⟨
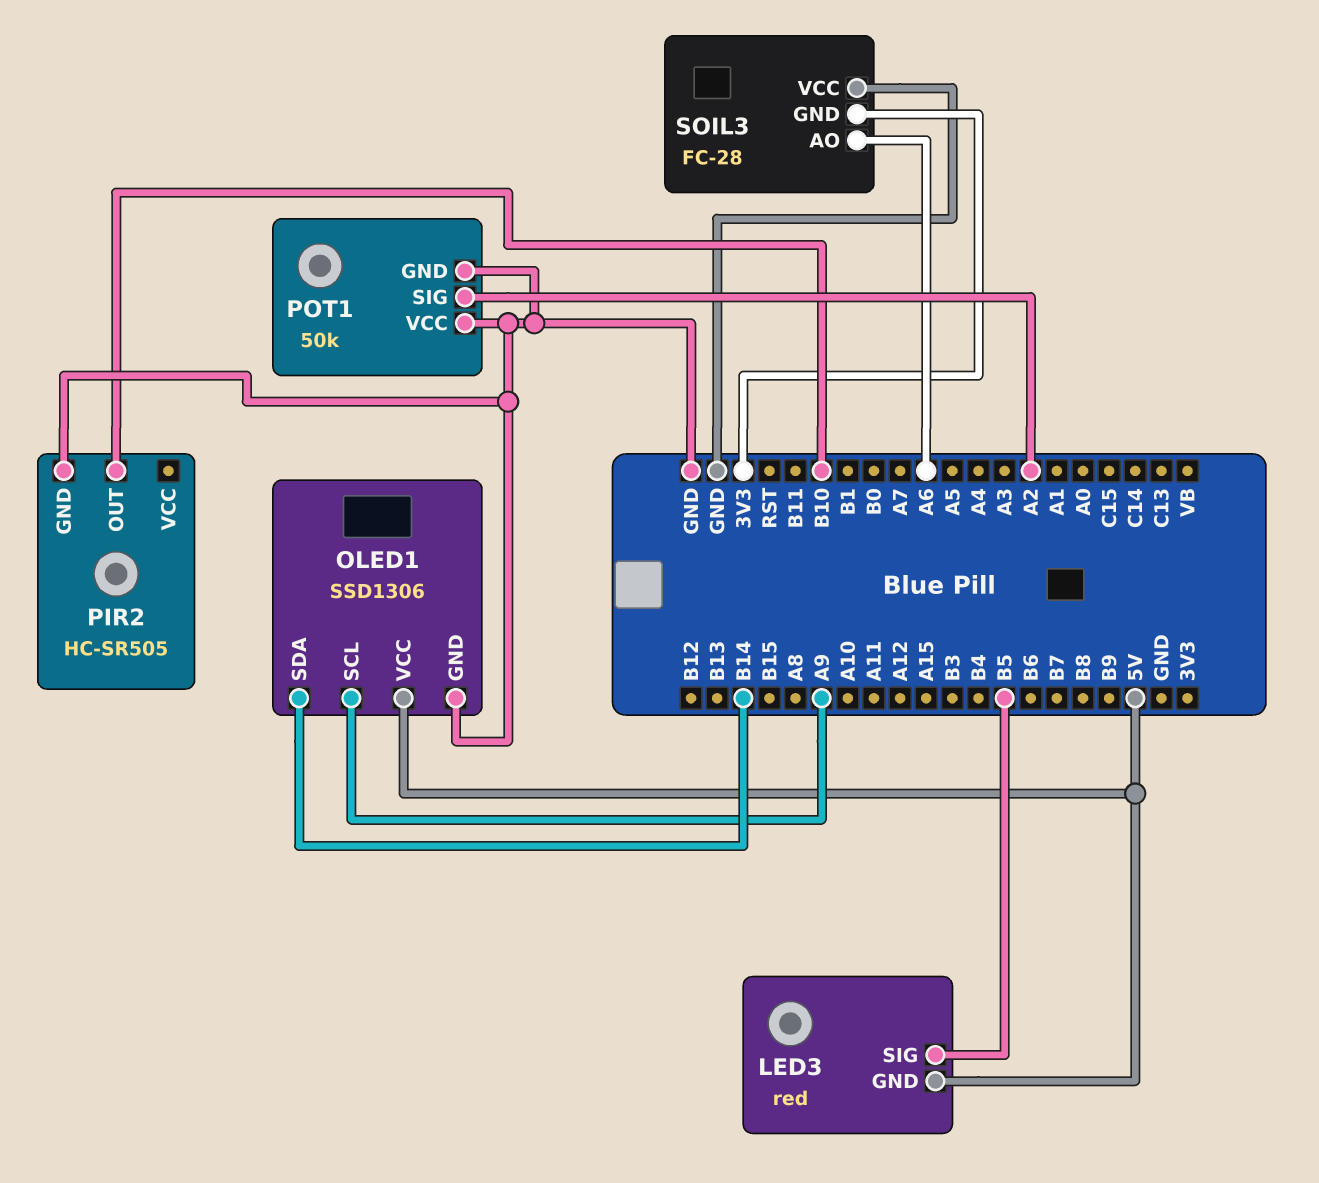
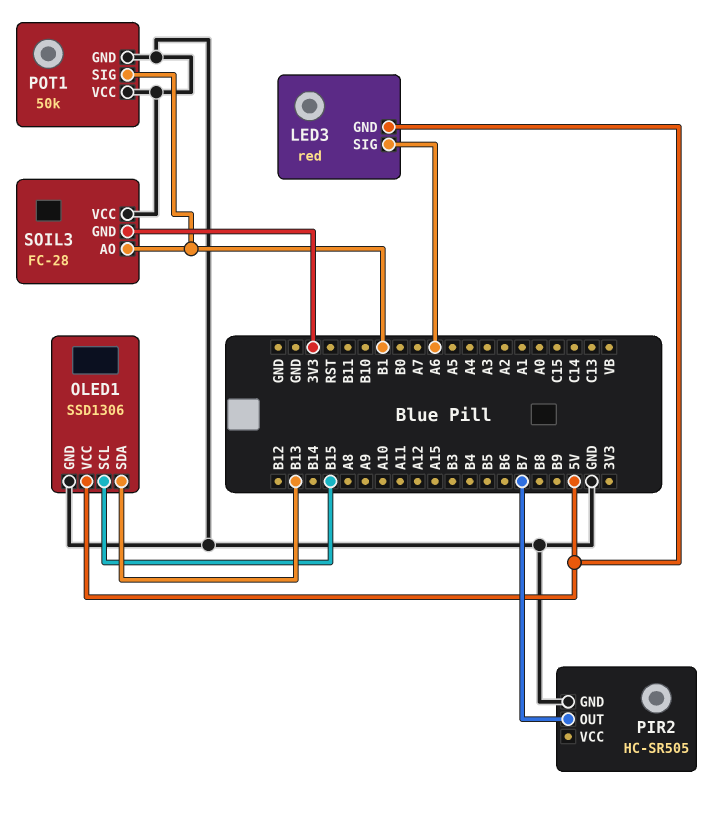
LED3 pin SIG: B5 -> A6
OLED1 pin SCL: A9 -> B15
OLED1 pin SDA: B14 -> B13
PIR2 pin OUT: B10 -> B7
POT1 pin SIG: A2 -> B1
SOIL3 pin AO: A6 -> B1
⟩
⟨
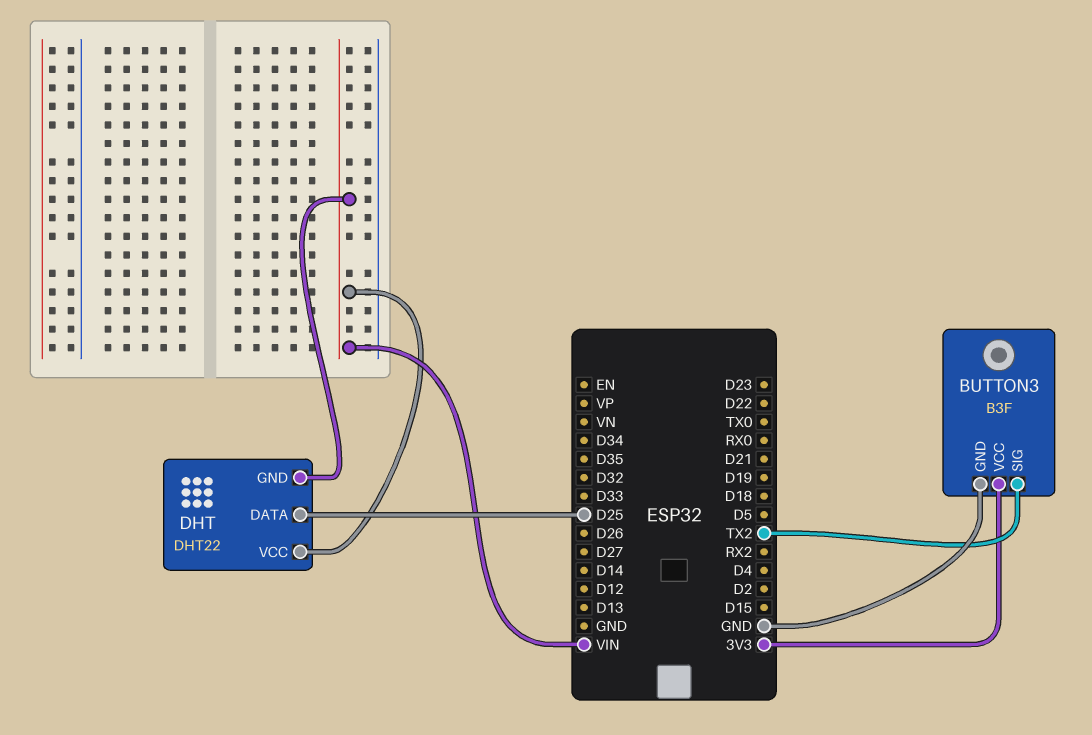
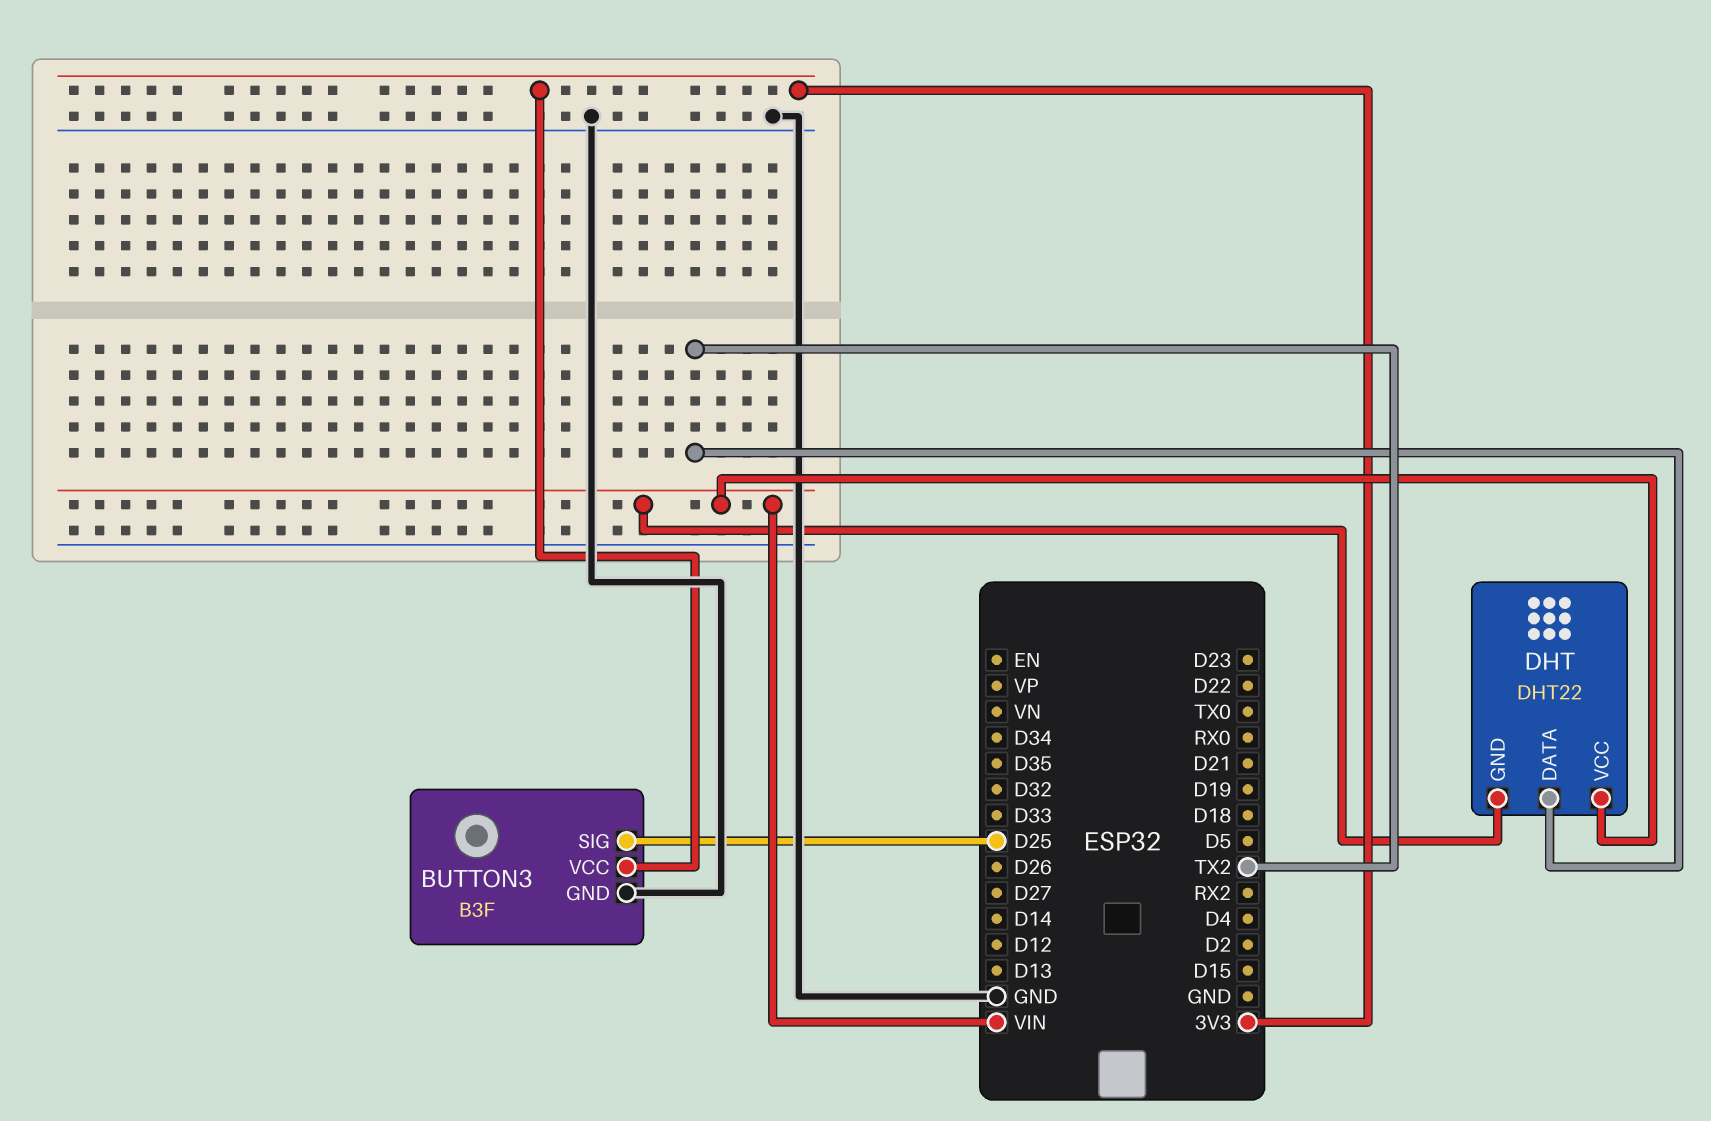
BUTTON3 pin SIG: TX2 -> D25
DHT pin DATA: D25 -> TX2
⟩
What needs to be done
Retype only the lines above between the line with "PIR2 pin OUT: B10 -> B7" and the line with "SOIL3 pin AO: A6 -> B1", counting those two lines as well, and keep every character as it is.

Result for this task
PIR2 pin OUT: B10 -> B7
POT1 pin SIG: A2 -> B1
SOIL3 pin AO: A6 -> B1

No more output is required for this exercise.